_JOB:_
Reproduce the material from the line that has "That is True." through the line that has "Locate an element", with both lines included, and stop there. Leave the pictures out.

_DATA SECTION:_
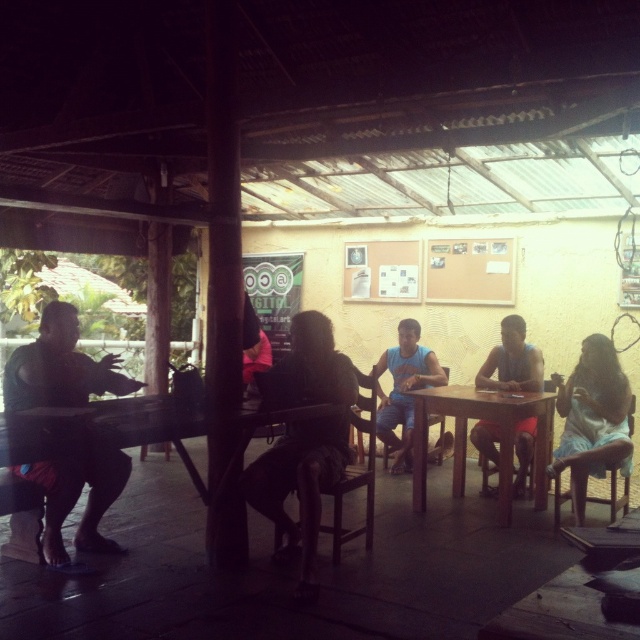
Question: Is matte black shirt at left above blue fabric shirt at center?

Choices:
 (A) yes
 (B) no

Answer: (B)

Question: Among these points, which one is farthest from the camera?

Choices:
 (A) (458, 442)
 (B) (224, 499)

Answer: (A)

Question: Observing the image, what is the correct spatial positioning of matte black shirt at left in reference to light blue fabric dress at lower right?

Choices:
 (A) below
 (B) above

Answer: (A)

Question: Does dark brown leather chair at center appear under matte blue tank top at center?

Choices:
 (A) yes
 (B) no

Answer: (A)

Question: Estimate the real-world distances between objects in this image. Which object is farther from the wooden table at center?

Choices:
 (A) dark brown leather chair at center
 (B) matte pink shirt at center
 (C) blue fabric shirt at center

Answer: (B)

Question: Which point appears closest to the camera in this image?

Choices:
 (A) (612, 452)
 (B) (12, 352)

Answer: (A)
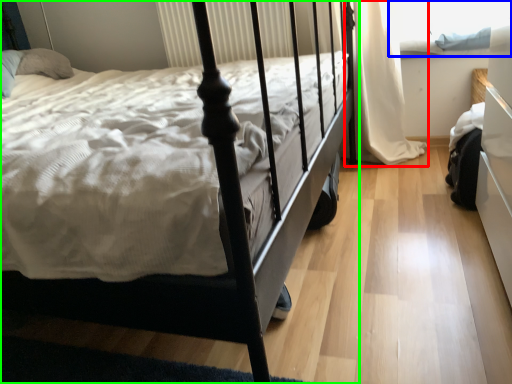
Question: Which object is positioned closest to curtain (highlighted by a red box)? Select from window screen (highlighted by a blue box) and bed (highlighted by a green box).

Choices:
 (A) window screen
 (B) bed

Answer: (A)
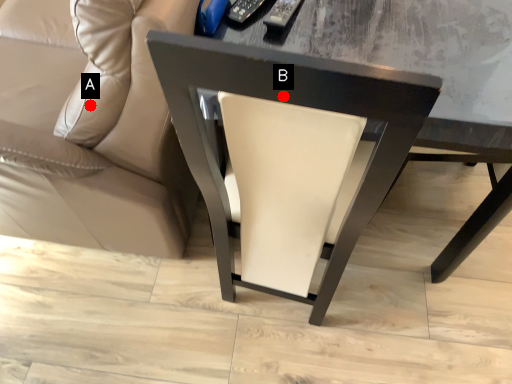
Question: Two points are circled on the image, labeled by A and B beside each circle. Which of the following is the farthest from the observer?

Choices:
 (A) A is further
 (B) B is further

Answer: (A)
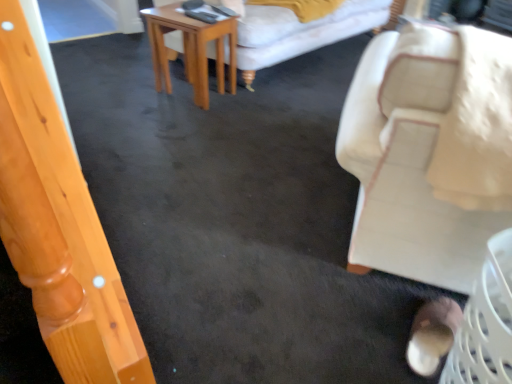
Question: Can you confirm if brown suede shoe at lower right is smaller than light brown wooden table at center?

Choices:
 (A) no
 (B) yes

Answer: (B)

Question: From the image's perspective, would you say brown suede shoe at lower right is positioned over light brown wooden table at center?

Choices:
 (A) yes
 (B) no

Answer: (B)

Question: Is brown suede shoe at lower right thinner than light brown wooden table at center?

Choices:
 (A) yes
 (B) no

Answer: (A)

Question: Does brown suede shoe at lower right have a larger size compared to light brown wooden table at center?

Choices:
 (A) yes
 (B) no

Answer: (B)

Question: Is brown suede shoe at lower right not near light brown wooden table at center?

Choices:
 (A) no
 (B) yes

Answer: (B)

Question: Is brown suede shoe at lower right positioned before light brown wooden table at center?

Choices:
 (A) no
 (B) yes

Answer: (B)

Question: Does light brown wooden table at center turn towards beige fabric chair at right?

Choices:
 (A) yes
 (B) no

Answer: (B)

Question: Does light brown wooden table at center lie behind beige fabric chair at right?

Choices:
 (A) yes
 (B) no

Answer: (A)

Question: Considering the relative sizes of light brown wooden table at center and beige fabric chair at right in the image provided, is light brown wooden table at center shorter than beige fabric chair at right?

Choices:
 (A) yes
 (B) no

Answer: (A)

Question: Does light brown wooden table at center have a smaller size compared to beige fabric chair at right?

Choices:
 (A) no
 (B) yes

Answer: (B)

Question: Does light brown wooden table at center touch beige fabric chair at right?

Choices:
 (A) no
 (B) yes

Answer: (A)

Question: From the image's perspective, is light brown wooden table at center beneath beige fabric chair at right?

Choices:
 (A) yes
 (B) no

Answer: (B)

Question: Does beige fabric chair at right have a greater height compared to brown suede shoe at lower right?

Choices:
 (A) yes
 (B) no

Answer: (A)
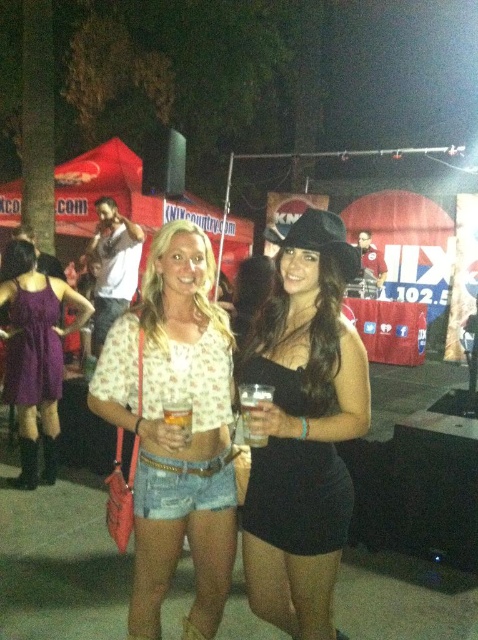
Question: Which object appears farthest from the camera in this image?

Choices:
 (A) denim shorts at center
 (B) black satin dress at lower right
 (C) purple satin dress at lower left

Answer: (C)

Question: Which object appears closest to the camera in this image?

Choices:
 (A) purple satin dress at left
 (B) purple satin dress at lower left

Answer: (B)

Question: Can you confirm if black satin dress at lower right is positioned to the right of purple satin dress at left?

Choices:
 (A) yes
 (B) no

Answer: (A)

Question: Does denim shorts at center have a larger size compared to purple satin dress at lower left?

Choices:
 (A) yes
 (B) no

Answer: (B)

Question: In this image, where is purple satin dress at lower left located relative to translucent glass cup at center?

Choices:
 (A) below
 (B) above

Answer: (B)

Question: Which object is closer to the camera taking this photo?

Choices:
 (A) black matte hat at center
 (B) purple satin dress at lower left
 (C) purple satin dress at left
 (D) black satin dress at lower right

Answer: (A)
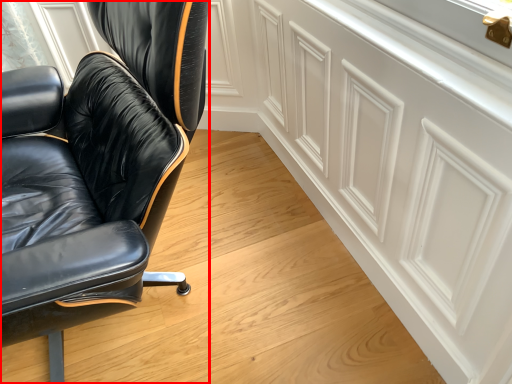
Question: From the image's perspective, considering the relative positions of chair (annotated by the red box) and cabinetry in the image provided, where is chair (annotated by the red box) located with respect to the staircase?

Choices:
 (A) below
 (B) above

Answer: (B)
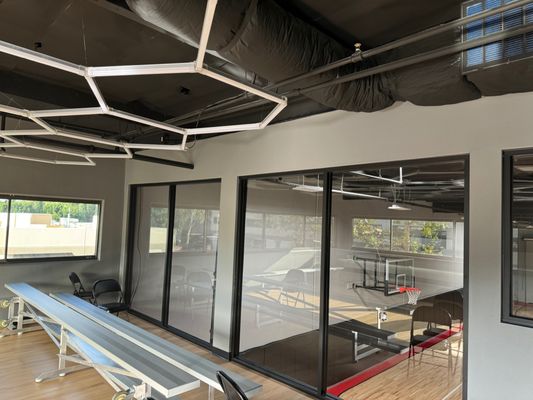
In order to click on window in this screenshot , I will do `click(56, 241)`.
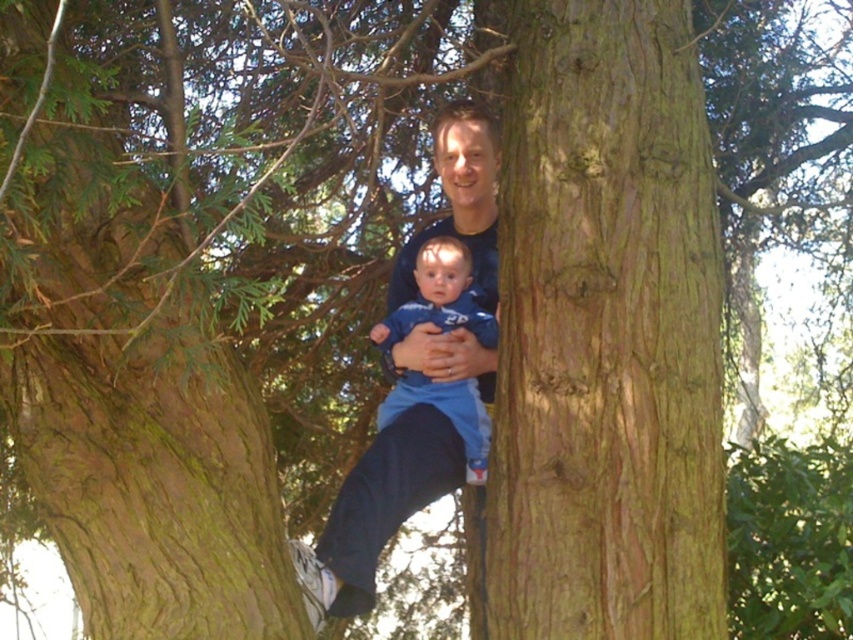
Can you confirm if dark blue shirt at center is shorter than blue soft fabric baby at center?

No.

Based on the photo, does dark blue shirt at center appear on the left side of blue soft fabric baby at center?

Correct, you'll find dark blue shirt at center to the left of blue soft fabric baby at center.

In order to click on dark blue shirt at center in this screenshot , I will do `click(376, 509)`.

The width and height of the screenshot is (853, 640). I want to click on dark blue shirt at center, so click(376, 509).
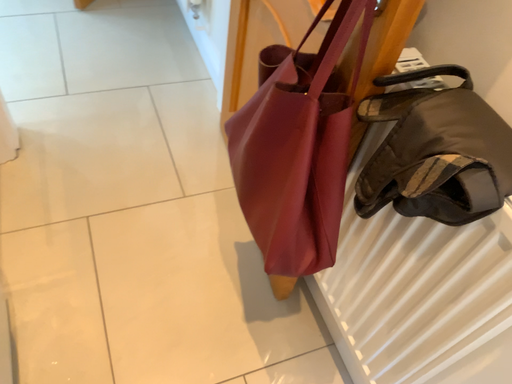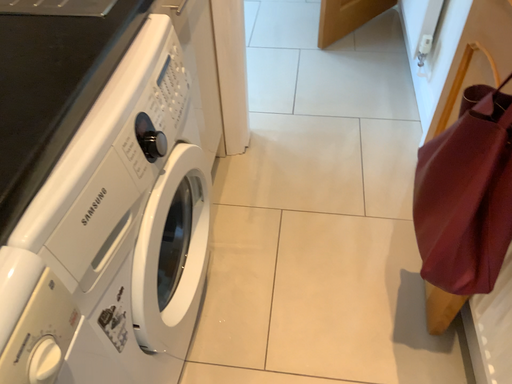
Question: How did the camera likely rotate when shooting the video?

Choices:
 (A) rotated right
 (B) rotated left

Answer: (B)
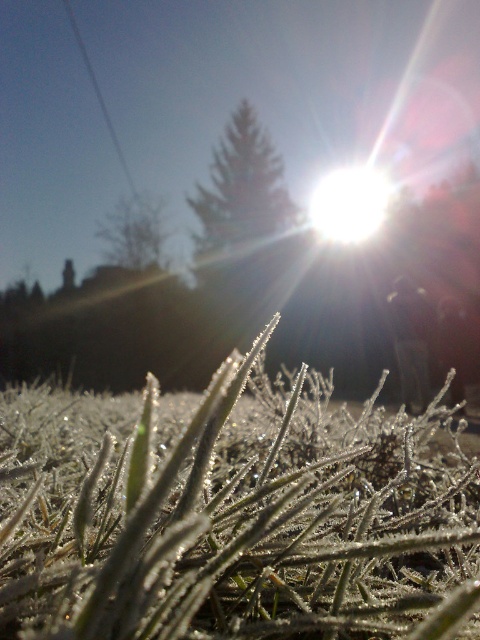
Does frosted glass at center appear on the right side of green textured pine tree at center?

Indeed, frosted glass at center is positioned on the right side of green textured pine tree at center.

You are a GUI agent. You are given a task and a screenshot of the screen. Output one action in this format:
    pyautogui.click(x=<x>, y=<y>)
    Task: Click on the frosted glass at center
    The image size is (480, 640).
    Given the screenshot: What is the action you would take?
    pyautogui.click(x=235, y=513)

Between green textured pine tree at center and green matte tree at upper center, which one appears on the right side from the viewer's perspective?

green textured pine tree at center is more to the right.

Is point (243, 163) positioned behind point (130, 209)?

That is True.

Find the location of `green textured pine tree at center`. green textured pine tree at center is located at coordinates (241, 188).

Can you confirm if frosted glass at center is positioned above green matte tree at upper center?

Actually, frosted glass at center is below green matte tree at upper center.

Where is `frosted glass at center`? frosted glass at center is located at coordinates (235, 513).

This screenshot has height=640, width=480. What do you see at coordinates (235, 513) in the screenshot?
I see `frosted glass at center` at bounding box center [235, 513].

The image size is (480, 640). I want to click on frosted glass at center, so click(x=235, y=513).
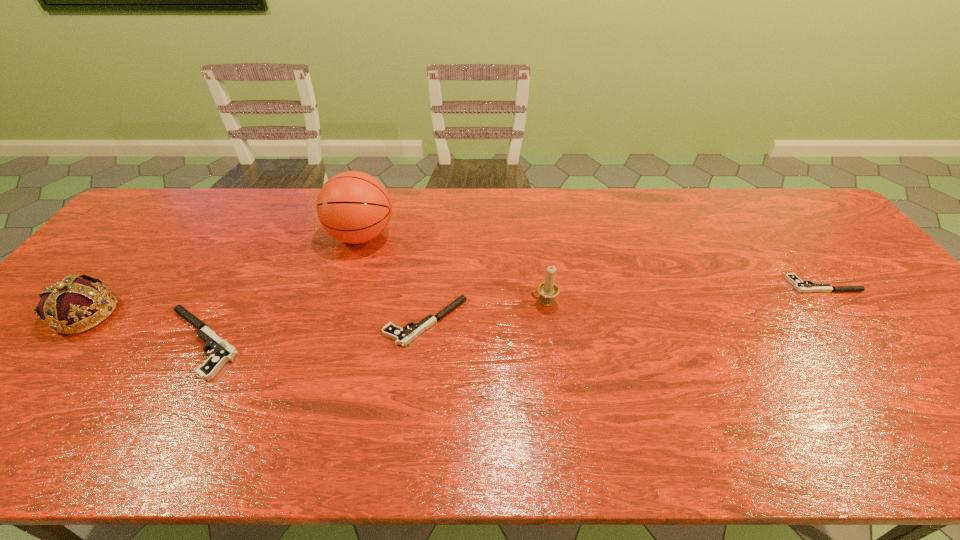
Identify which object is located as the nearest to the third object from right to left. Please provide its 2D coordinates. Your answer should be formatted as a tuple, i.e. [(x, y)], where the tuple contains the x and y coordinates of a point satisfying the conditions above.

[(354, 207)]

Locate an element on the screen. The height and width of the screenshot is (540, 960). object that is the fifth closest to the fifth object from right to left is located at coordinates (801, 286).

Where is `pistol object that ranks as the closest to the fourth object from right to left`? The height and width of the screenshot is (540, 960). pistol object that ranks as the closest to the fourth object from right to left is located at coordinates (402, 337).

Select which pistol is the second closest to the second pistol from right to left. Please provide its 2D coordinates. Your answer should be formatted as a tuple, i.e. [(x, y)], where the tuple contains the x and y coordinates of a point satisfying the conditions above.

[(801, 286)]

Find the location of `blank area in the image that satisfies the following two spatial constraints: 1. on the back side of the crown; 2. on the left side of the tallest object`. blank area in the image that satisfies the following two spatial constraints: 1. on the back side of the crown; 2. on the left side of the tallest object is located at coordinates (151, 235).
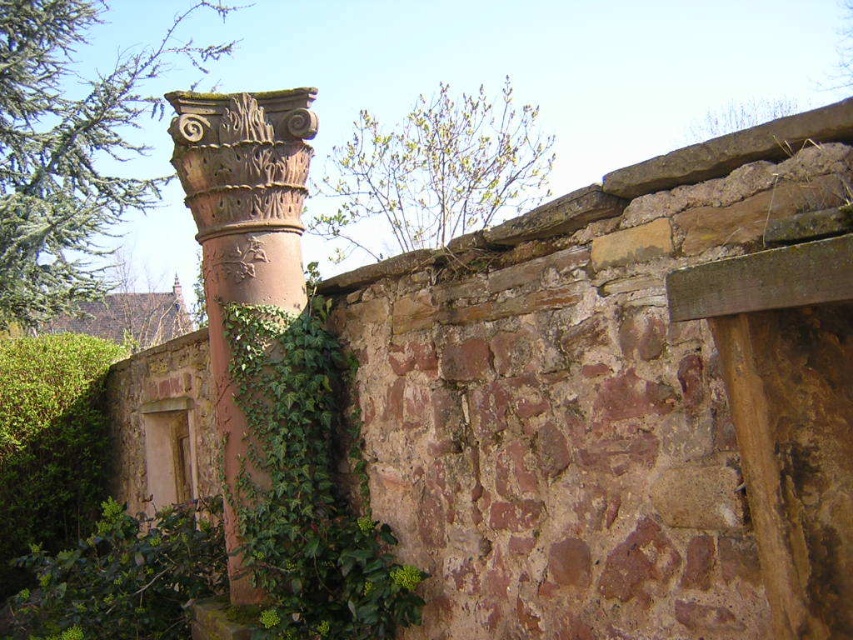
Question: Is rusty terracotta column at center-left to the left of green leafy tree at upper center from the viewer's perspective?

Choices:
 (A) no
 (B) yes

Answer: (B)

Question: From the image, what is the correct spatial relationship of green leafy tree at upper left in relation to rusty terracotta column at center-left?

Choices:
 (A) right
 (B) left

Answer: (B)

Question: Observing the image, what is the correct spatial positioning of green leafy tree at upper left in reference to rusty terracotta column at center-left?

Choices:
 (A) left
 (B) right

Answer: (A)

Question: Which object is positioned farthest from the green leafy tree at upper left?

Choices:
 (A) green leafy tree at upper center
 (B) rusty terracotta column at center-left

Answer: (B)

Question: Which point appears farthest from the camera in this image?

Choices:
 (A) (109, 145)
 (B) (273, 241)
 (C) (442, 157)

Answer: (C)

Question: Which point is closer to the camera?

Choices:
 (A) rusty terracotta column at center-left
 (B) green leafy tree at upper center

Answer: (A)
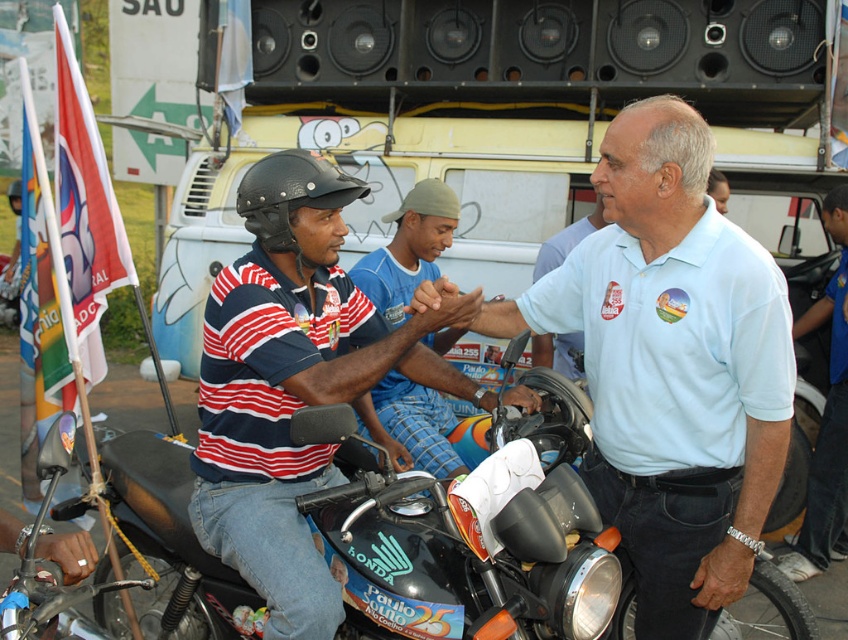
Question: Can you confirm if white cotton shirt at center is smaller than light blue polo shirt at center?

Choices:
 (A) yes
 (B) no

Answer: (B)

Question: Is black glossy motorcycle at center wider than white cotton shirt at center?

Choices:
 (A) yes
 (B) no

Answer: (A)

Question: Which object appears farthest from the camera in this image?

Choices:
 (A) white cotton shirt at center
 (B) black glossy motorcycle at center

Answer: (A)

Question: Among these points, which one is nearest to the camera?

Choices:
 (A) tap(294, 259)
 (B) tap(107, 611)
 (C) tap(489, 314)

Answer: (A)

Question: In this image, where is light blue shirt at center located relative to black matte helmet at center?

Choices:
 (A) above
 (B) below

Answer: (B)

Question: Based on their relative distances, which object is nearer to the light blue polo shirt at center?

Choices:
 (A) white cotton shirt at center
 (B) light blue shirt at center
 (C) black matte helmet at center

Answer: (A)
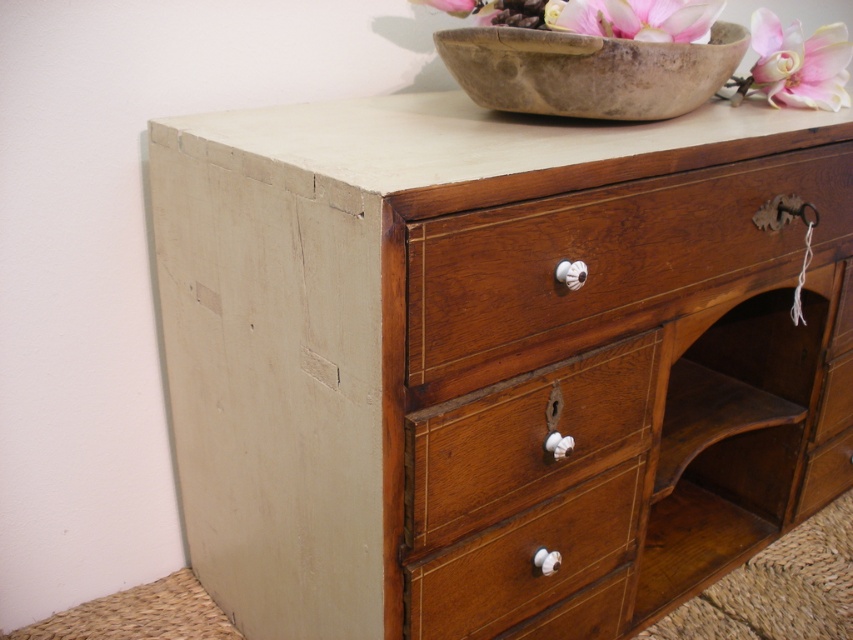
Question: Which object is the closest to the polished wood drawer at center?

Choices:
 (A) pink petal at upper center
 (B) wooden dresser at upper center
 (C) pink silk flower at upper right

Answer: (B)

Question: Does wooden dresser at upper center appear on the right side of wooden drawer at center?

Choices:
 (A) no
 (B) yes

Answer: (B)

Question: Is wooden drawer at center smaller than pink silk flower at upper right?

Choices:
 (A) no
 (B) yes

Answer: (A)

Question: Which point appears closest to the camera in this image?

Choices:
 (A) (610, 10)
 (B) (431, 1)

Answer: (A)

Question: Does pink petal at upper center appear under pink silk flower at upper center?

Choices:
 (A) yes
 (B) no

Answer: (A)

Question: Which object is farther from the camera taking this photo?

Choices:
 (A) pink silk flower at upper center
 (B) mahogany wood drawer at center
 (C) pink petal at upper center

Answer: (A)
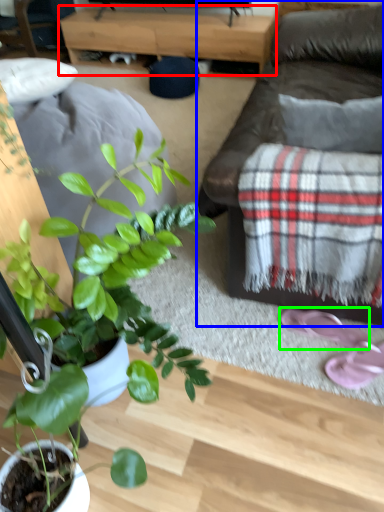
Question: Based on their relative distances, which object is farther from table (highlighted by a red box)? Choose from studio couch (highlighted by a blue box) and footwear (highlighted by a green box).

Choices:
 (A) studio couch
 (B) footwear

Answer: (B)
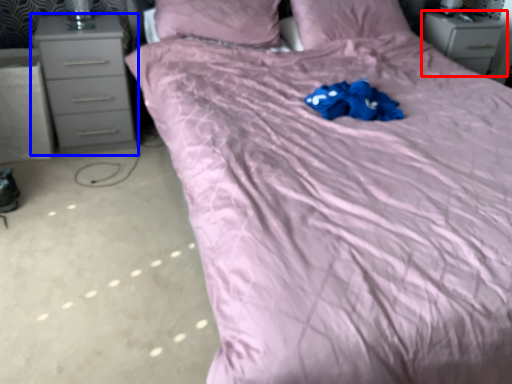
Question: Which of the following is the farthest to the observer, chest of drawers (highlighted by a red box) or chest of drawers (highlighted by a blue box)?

_SOLUTION TO THIS EXERCISE:_
That is True.

Find the location of `green textured pine tree at center`. green textured pine tree at center is located at coordinates (241, 188).

Can you confirm if frosted glass at center is positioned above green matte tree at upper center?

Actually, frosted glass at center is below green matte tree at upper center.

Where is `frosted glass at center`? frosted glass at center is located at coordinates (235, 513).

This screenshot has height=640, width=480. What do you see at coordinates (235, 513) in the screenshot?
I see `frosted glass at center` at bounding box center [235, 513].

The image size is (480, 640). I want to click on frosted glass at center, so click(x=235, y=513).
Identify which object is located as the nearest to the third object from right to left. Please provide its 2D coordinates. Your answer should be formatted as a tuple, i.e. [(x, y)], where the tuple contains the x and y coordinates of a point satisfying the conditions above.

[(354, 207)]

Locate an element on the screen. The height and width of the screenshot is (540, 960). object that is the fifth closest to the fifth object from right to left is located at coordinates (801, 286).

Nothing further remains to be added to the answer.